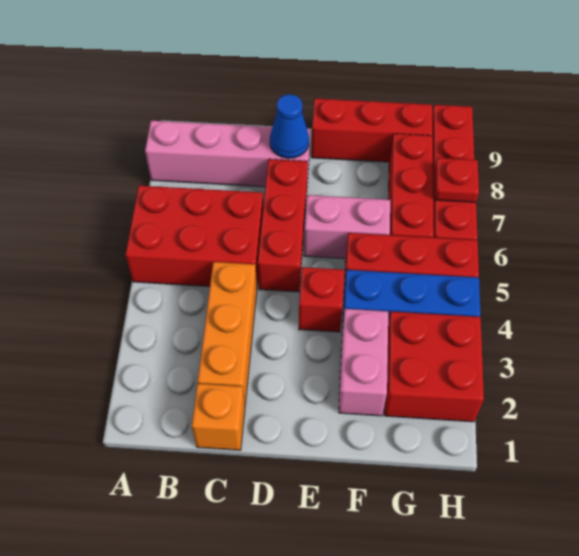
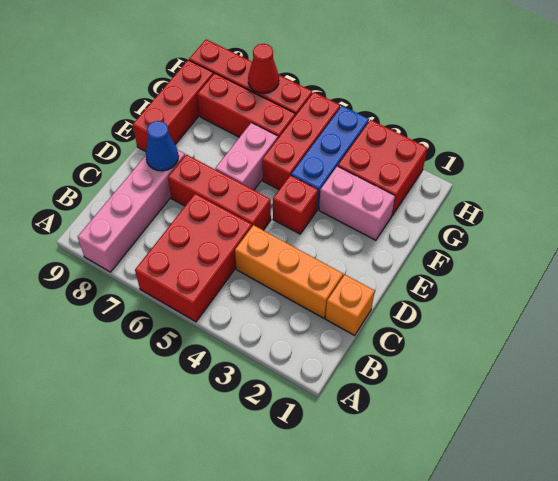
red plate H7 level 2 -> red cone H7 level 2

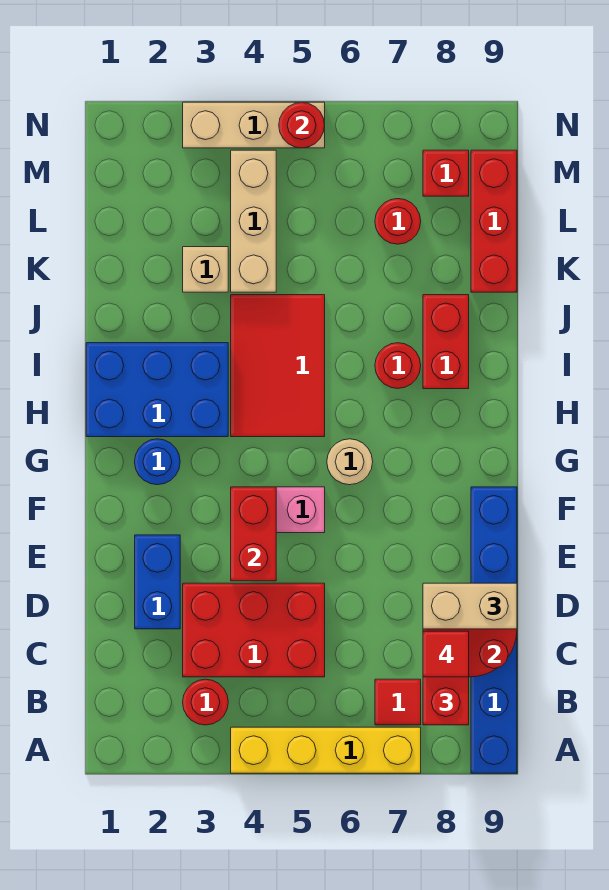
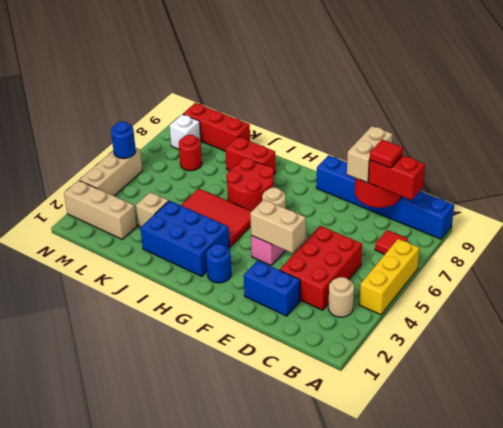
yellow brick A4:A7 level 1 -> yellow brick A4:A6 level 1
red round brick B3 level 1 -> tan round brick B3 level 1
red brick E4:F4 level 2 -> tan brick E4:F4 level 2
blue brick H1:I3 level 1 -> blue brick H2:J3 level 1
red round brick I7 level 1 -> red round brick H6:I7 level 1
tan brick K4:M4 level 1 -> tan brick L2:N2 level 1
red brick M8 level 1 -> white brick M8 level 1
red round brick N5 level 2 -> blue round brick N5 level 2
· · · ·
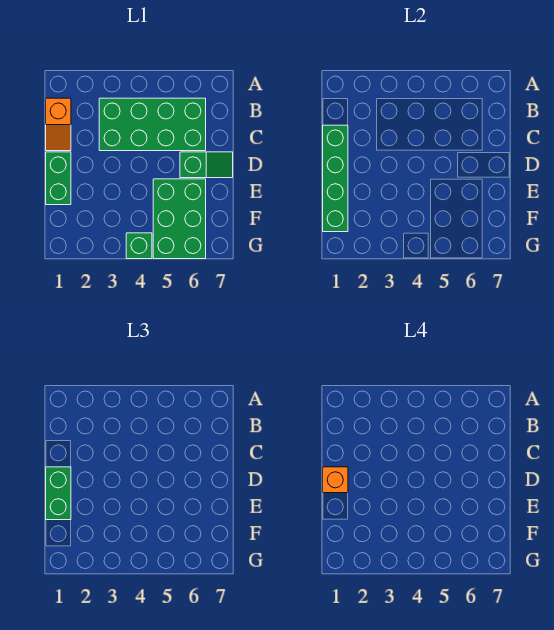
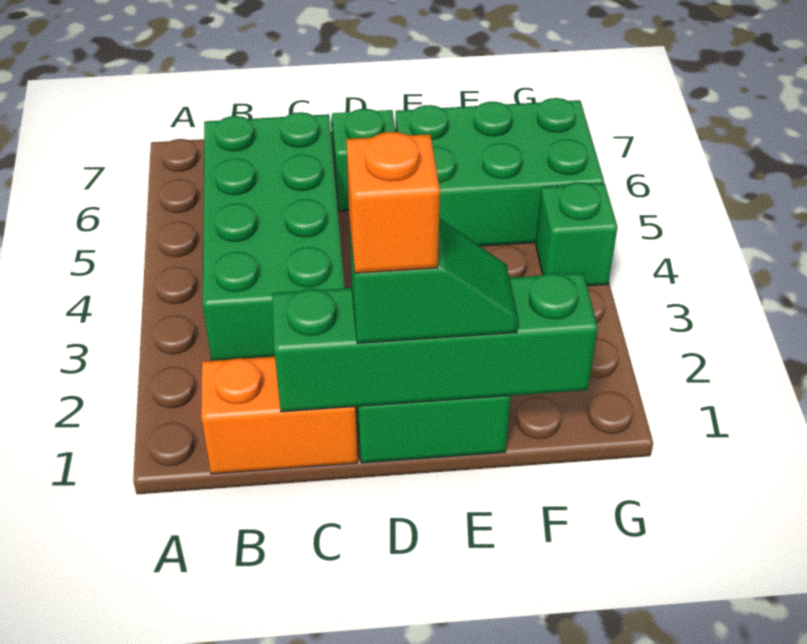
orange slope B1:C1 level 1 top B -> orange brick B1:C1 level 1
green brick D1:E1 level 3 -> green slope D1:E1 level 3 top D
· · · ·
Give again the stretch of the entries above that begins at the line with "red plate H7 level 2 -> red cone H7 level 2" and ends at the line with "tan brick K4:M4", word for word, with no pictures.

● **TASK SOLUTION**
red plate H7 level 2 -> red cone H7 level 2

yellow brick A4:A7 level 1 -> yellow brick A4:A6 level 1
red round brick B3 level 1 -> tan round brick B3 level 1
red brick E4:F4 level 2 -> tan brick E4:F4 level 2
blue brick H1:I3 level 1 -> blue brick H2:J3 level 1
red round brick I7 level 1 -> red round brick H6:I7 level 1
tan brick K4:M4 level 1 -> tan brick L2:N2 level 1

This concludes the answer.